Data to examine:

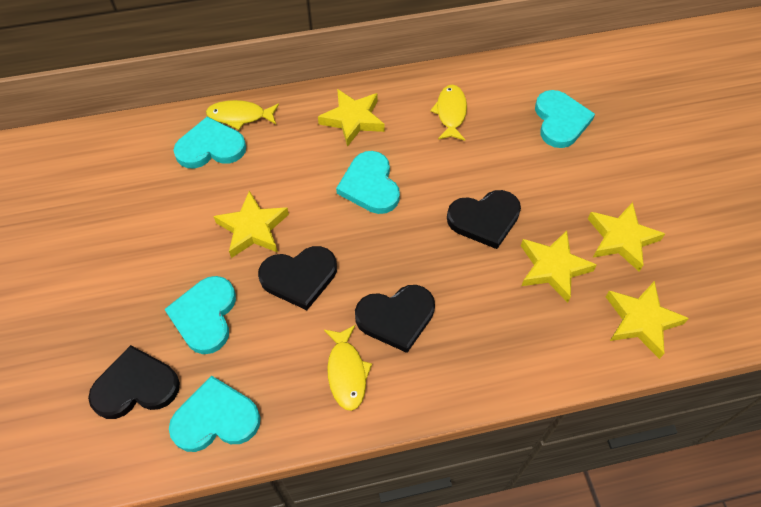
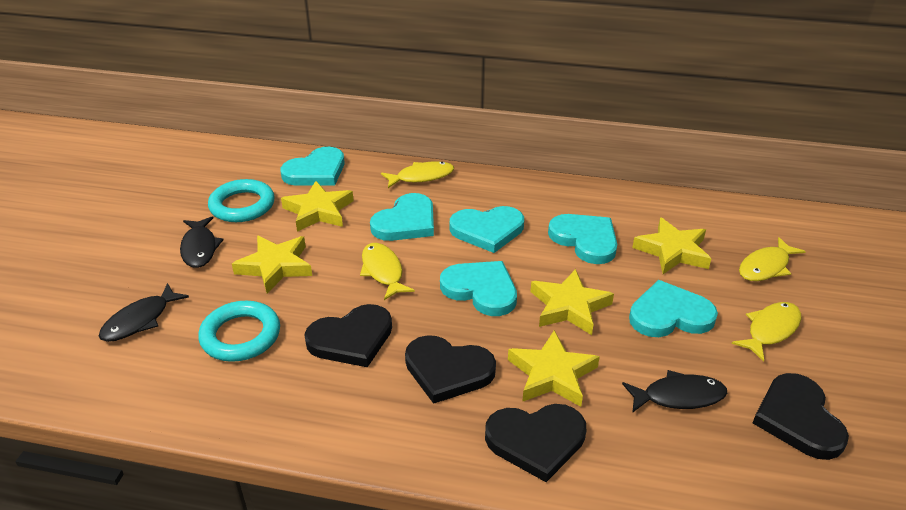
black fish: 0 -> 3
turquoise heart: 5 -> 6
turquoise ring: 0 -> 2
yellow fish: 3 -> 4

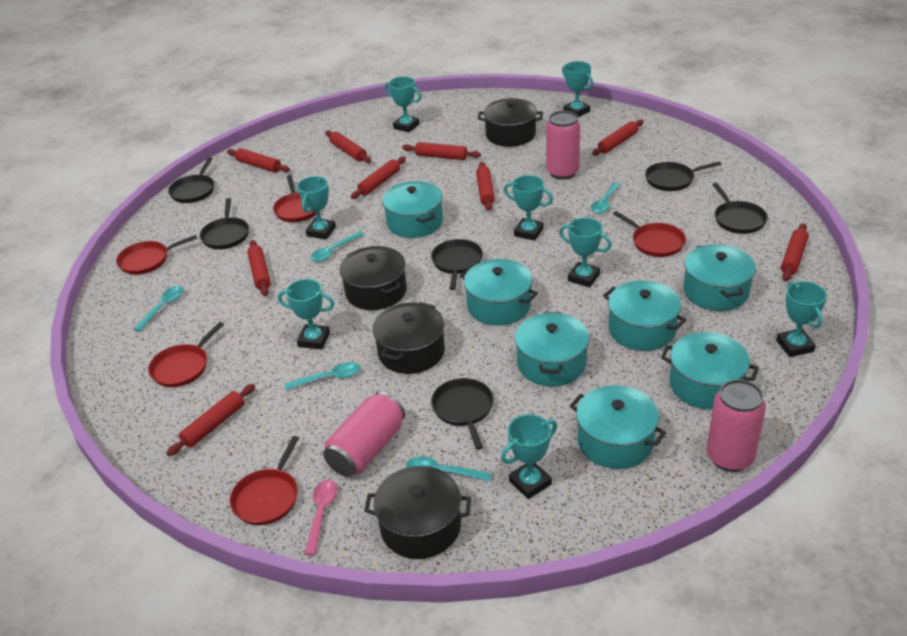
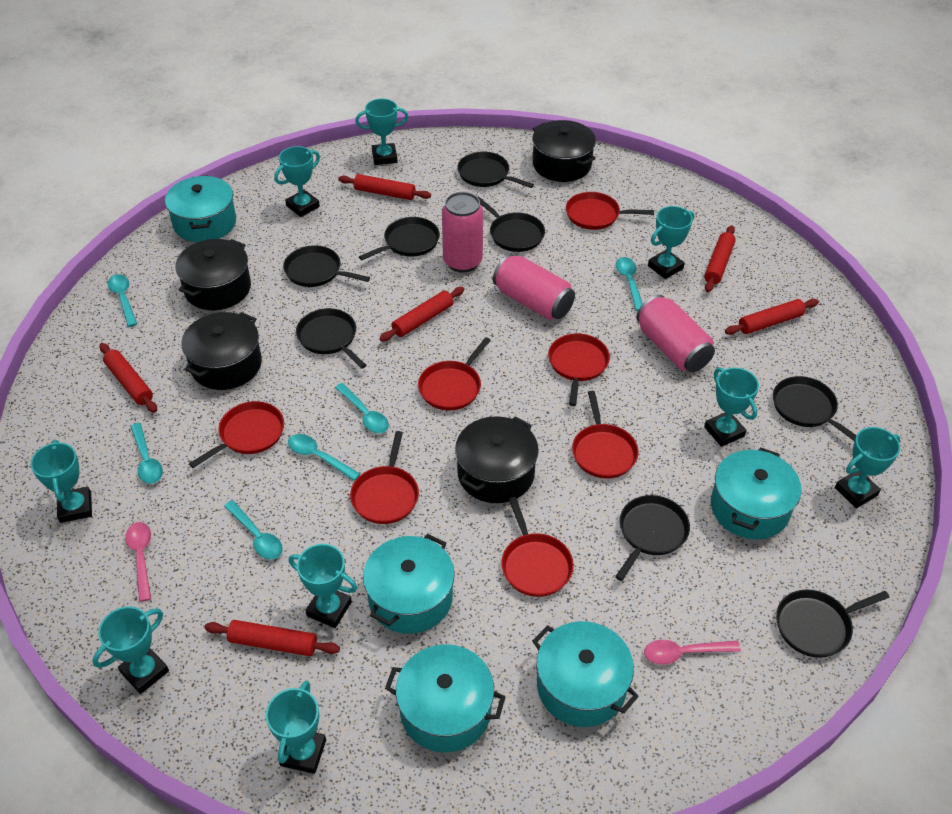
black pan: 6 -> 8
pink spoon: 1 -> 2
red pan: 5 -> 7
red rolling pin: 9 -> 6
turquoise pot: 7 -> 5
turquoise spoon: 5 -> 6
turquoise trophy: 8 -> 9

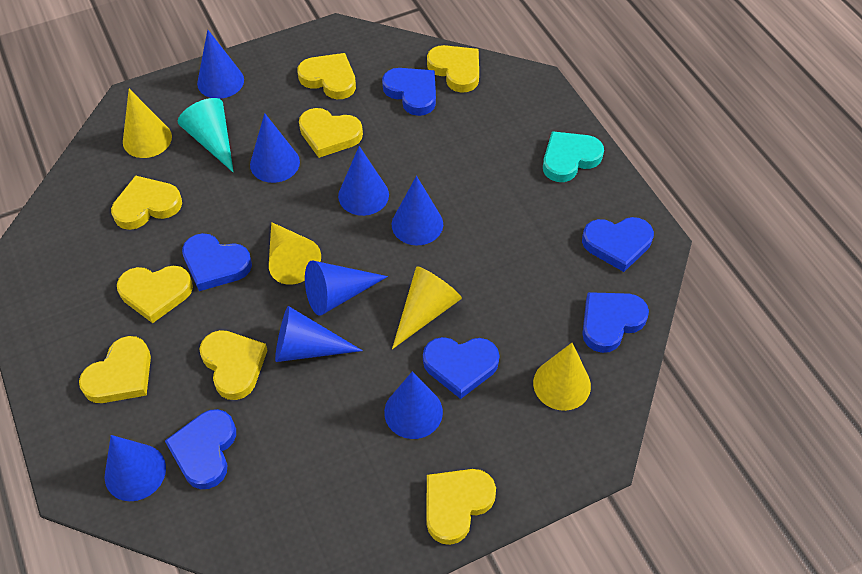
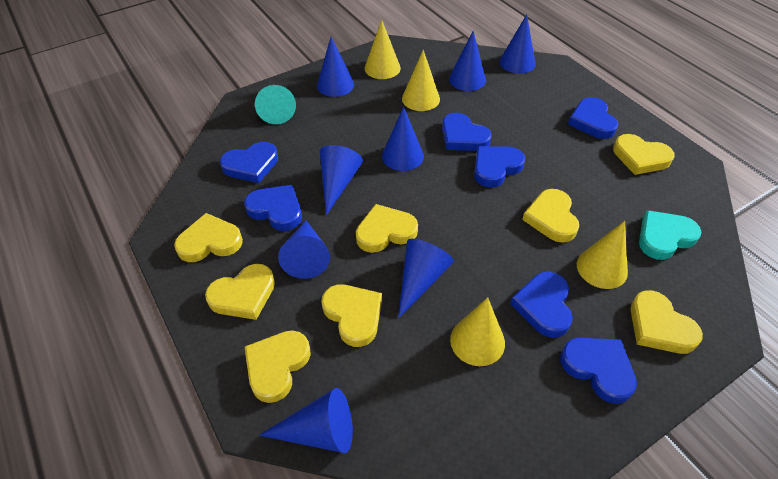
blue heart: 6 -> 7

Work task:
Each line above with the word "turquoise" needs to be copied.

Solution:
turquoise heart: 5 -> 6
turquoise ring: 0 -> 2
turquoise pot: 7 -> 5
turquoise spoon: 5 -> 6
turquoise trophy: 8 -> 9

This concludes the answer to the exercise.